Task prompt: Taking the data below, please print only the lines from the line holding "LCD2: LCD0802 -> LCD2004" to the line holding "RFID pin IRQ: D4 -> D0", inclusive, with pictures omitted.

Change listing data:
────────

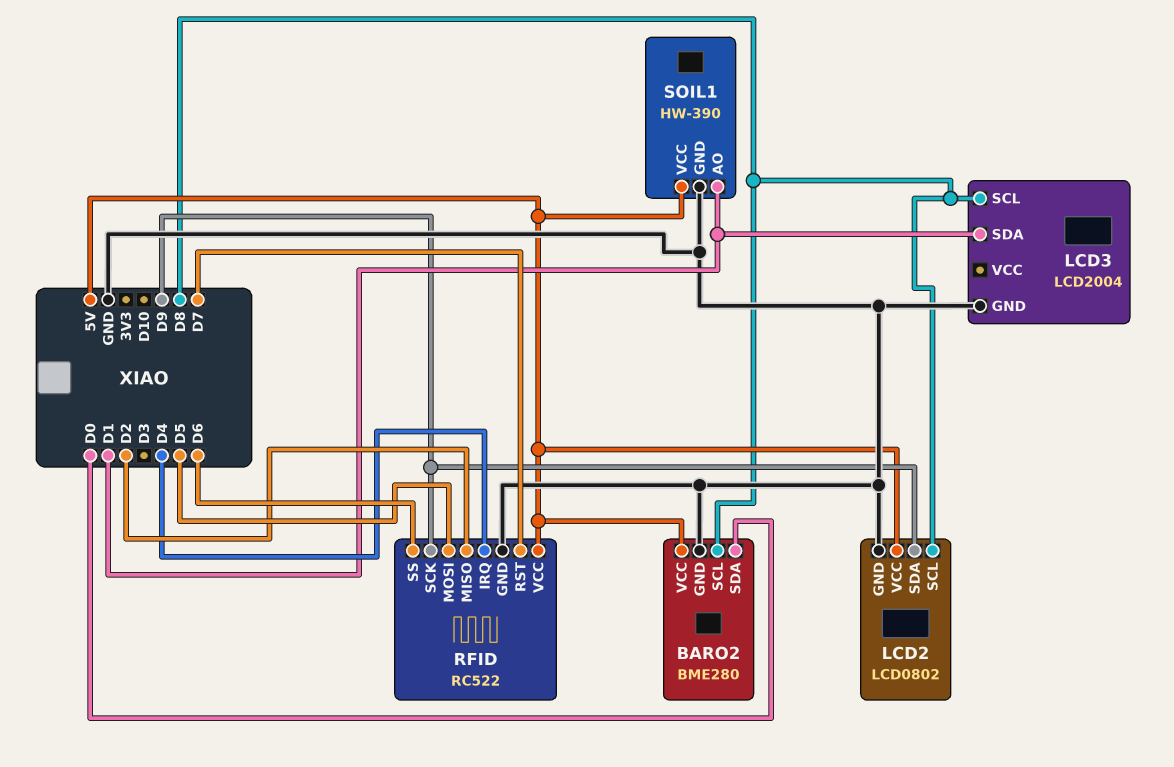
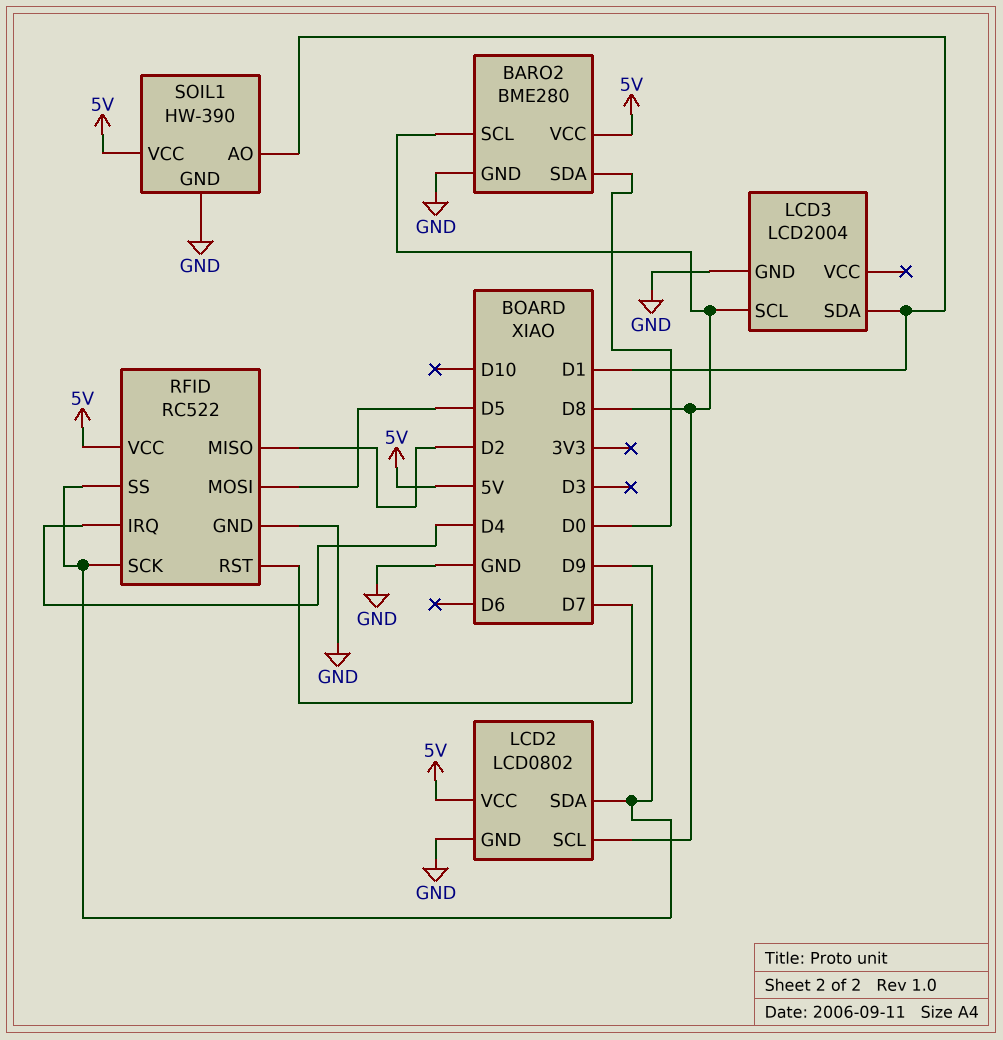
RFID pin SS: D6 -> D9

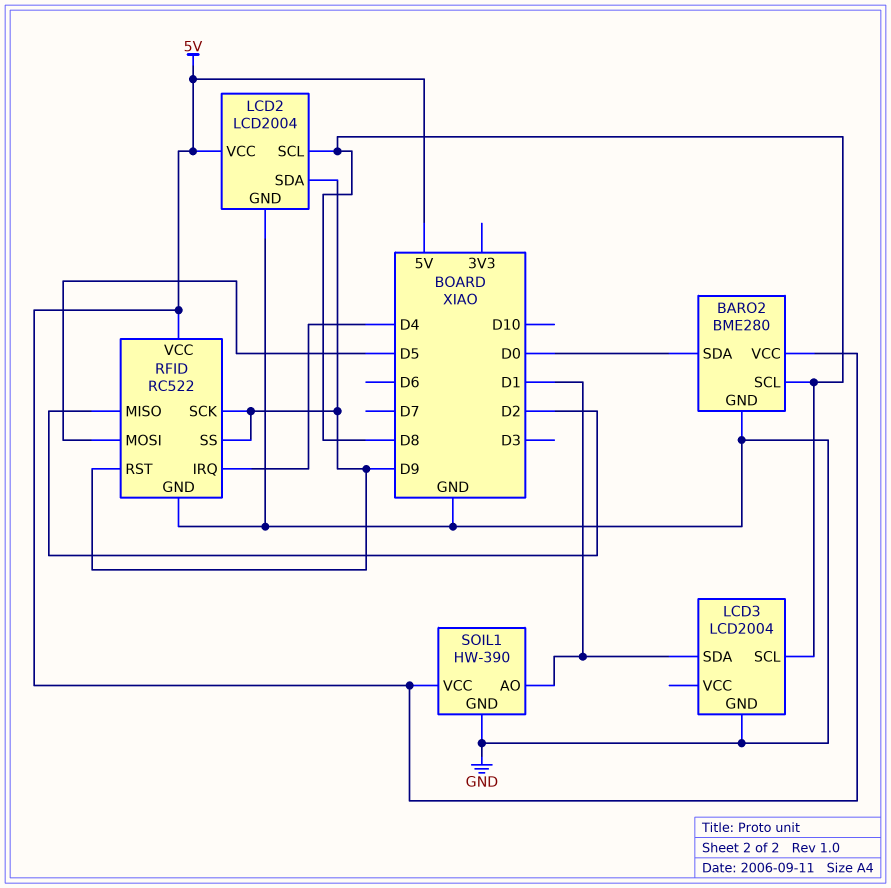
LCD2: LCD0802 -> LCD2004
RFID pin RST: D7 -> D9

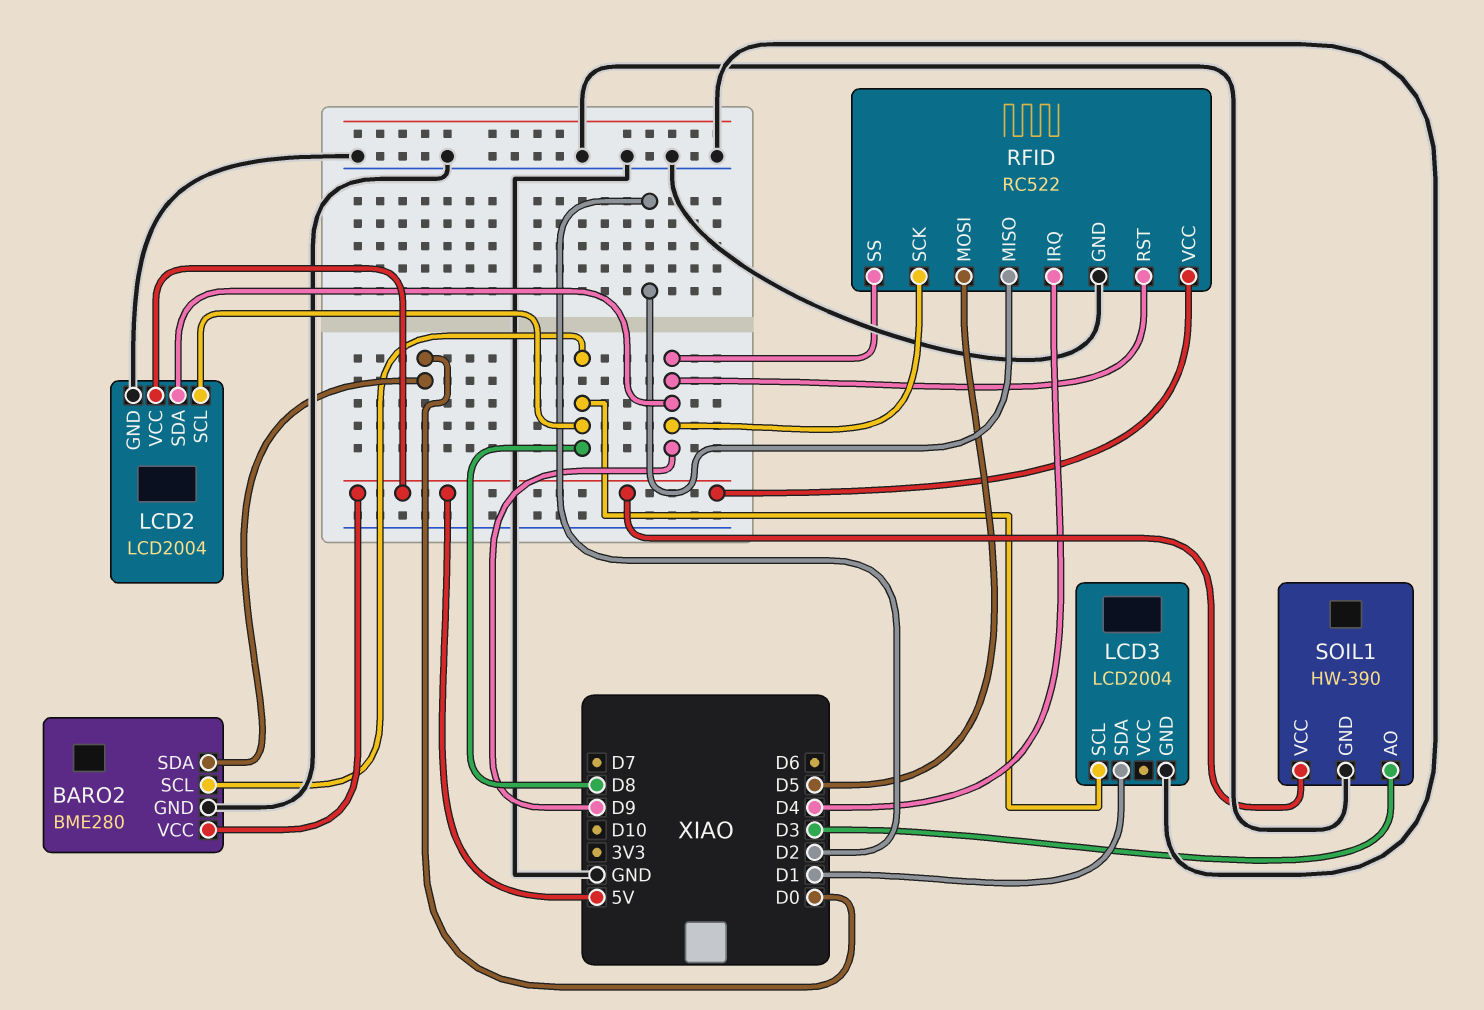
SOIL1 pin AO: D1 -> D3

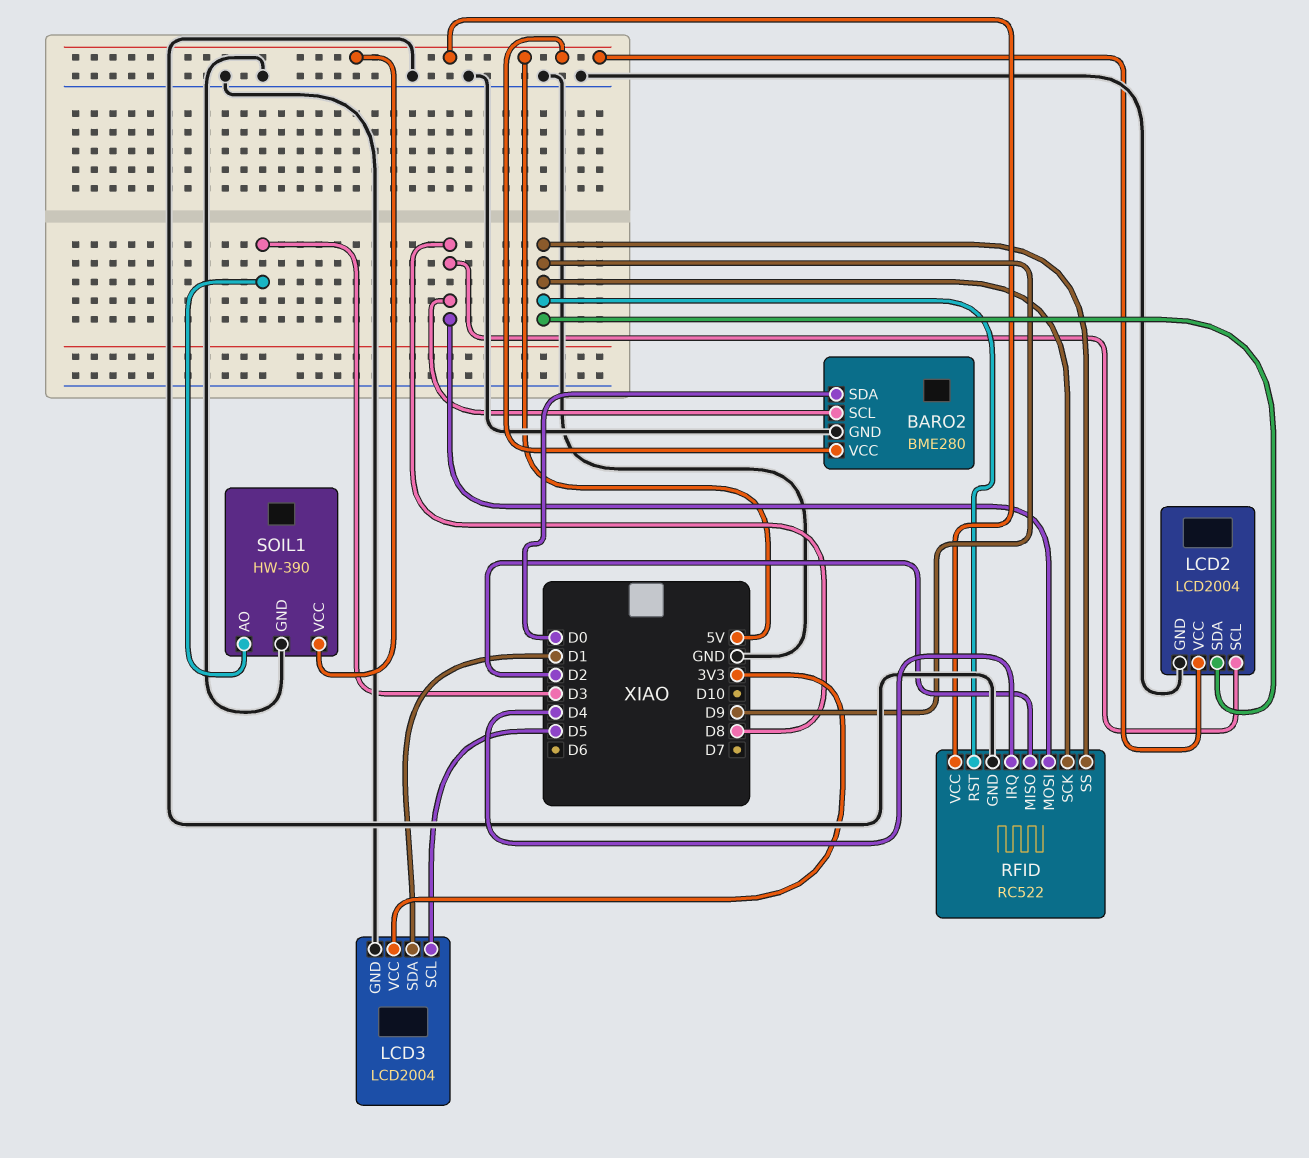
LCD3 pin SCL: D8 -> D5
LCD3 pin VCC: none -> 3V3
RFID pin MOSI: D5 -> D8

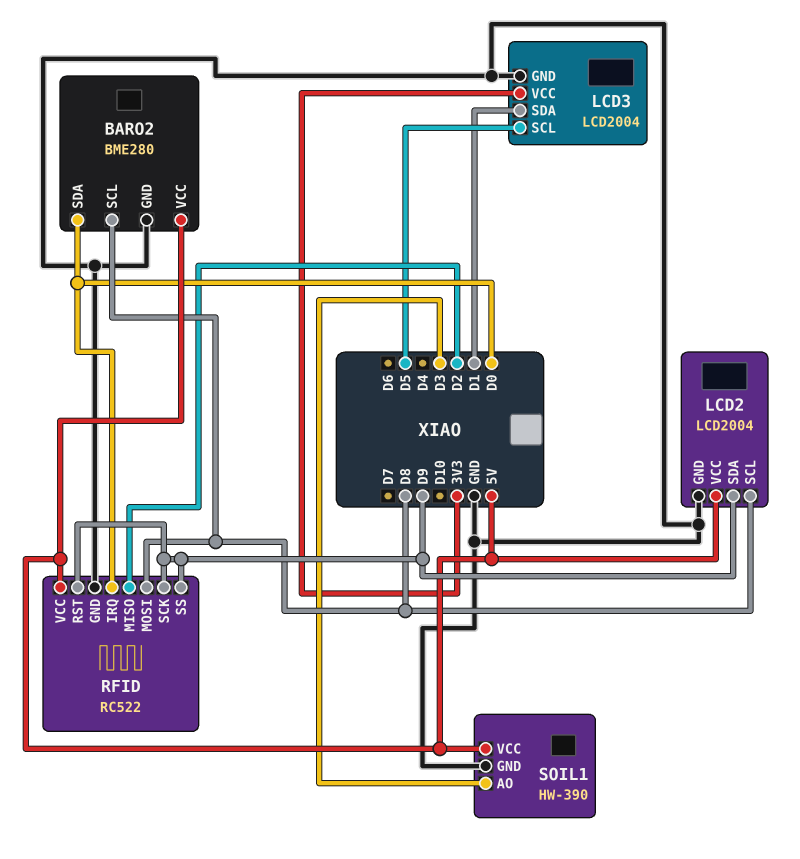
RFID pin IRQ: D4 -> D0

────────

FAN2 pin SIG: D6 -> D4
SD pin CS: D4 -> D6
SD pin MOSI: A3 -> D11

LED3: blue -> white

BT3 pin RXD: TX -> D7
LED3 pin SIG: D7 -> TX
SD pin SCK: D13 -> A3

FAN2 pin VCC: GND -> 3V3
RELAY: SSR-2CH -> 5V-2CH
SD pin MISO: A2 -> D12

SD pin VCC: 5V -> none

────────

Exercise answer:
LCD2: LCD0802 -> LCD2004
RFID pin RST: D7 -> D9

SOIL1 pin AO: D1 -> D3

LCD3 pin SCL: D8 -> D5
LCD3 pin VCC: none -> 3V3
RFID pin MOSI: D5 -> D8

RFID pin IRQ: D4 -> D0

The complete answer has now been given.